**** Supplied records ****

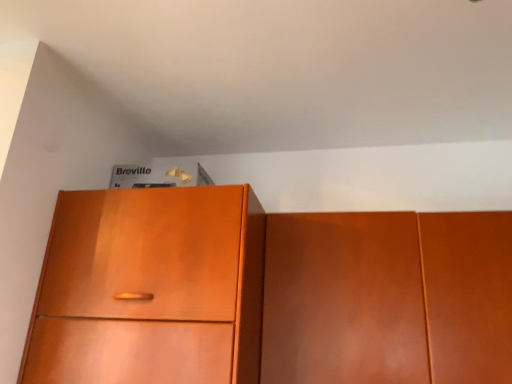
Measure the distance between point [506,340] and camera.

A distance of 3.99 feet exists between point [506,340] and camera.

What do you see at coordinates (388, 298) in the screenshot?
I see `matte wood cabinet at center` at bounding box center [388, 298].

In order to click on matte wood cabinet at center in this screenshot , I will do `click(388, 298)`.

At what (x,y) coordinates should I click in order to perform the action: click on matte wood cabinet at center. Please return your answer as a coordinate pair (x, y). This screenshot has height=384, width=512. Looking at the image, I should click on (388, 298).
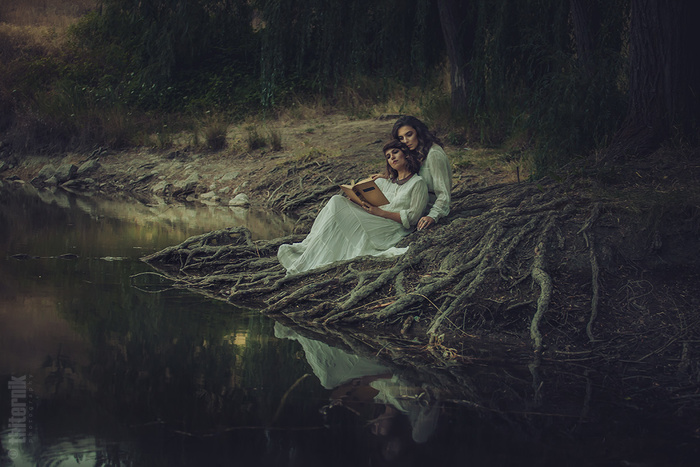
At what (x,y) coordinates should I click in order to perform the action: click on open book. Please return your answer as a coordinate pair (x, y). This screenshot has width=700, height=467. Looking at the image, I should click on (374, 197).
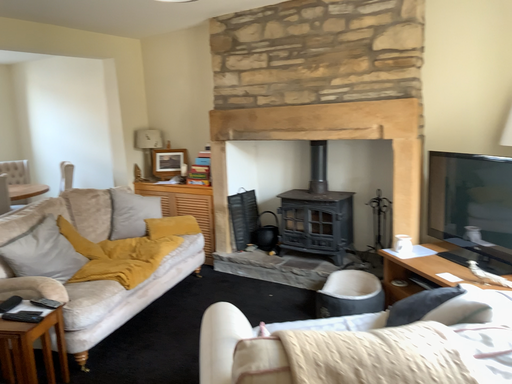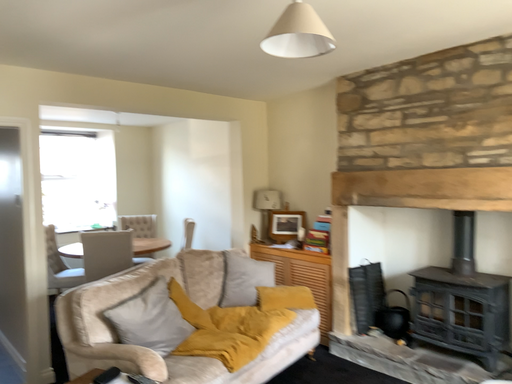
Question: Which way did the camera rotate in the video?

Choices:
 (A) rotated downward
 (B) rotated upward

Answer: (B)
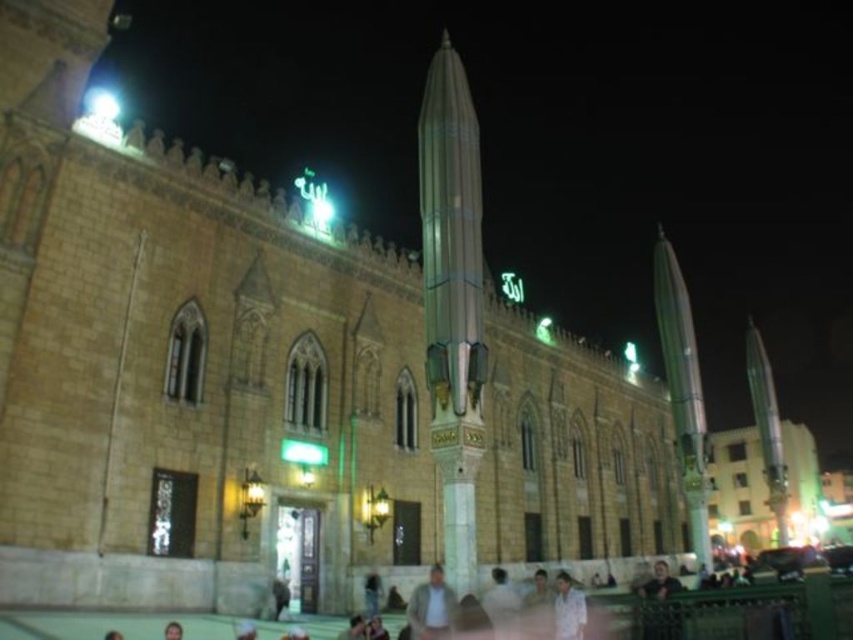
Question: Estimate the real-world distances between objects in this image. Which object is farther from the white cotton shirt at lower center?

Choices:
 (A) green glass spire at center
 (B) light brown leather jacket at center

Answer: (A)

Question: Does green glass spire at center lie behind light brown leather jacket at center?

Choices:
 (A) no
 (B) yes

Answer: (B)

Question: Which point is closer to the camera taking this photo?

Choices:
 (A) (425, 586)
 (B) (560, 596)
 (C) (451, 371)

Answer: (A)

Question: Is green glass spire at center bigger than light brown leather jacket at center?

Choices:
 (A) no
 (B) yes

Answer: (B)

Question: Estimate the real-world distances between objects in this image. Which object is farther from the green glass spire at center?

Choices:
 (A) light brown leather jacket at center
 (B) white cotton shirt at lower center

Answer: (B)

Question: Does green glass spire at center have a larger size compared to light brown leather jacket at center?

Choices:
 (A) no
 (B) yes

Answer: (B)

****

Can you convert the data above into a two-column Markdown table, with "No." numbering each row and "Text" holding that line? Skip blank lines, and leave the pictures out.

| No. | Text |
|---|---|
| 1 | Measure the distance between point [506,340] and camera. |
| 2 | A distance of 3.99 feet exists between point [506,340] and camera. |
| 3 | What do you see at coordinates (388, 298) in the screenshot? |
| 4 | I see `matte wood cabinet at center` at bounding box center [388, 298]. |
| 5 | In order to click on matte wood cabinet at center in this screenshot , I will do `click(388, 298)`. |
| 6 | At what (x,y) coordinates should I click in order to perform the action: click on matte wood cabinet at center. Please return your answer as a coordinate pair (x, y). This screenshot has height=384, width=512. Looking at the image, I should click on (388, 298). |
| 7 | At what (x,y) coordinates should I click in order to perform the action: click on open book. Please return your answer as a coordinate pair (x, y). This screenshot has width=700, height=467. Looking at the image, I should click on (374, 197). |
| 8 | Question: Which way did the camera rotate in the video? |
| 9 | Choices: |
| 10 |  (A) rotated downward |
| 11 |  (B) rotated upward |
| 12 | Answer: (B) |
| 13 | Question: Estimate the real-world distances between objects in this image. Which object is farther from the white cotton shirt at lower center? |
| 14 | Choices: |
| 15 |  (A) green glass spire at center |
| 16 |  (B) light brown leather jacket at center |
| 17 | Answer: (A) |
| 18 | Question: Does green glass spire at center lie behind light brown leather jacket at center? |
| 19 | Choices: |
| 20 |  (A) no |
| 21 |  (B) yes |
| 22 | Answer: (B) |
| 23 | Question: Which point is closer to the camera taking this photo? |
| 24 | Choices: |
| 25 |  (A) (425, 586) |
| 26 |  (B) (560, 596) |
| 27 |  (C) (451, 371) |
| 28 | Answer: (A) |
| 29 | Question: Is green glass spire at center bigger than light brown leather jacket at center? |
| 30 | Choices: |
| 31 |  (A) no |
| 32 |  (B) yes |
| 33 | Answer: (B) |
| 34 | Question: Estimate the real-world distances between objects in this image. Which object is farther from the green glass spire at center? |
| 35 | Choices: |
| 36 |  (A) light brown leather jacket at center |
| 37 |  (B) white cotton shirt at lower center |
| 38 | Answer: (B) |
| 39 | Question: Does green glass spire at center have a larger size compared to light brown leather jacket at center? |
| 40 | Choices: |
| 41 |  (A) no |
| 42 |  (B) yes |
| 43 | Answer: (B) |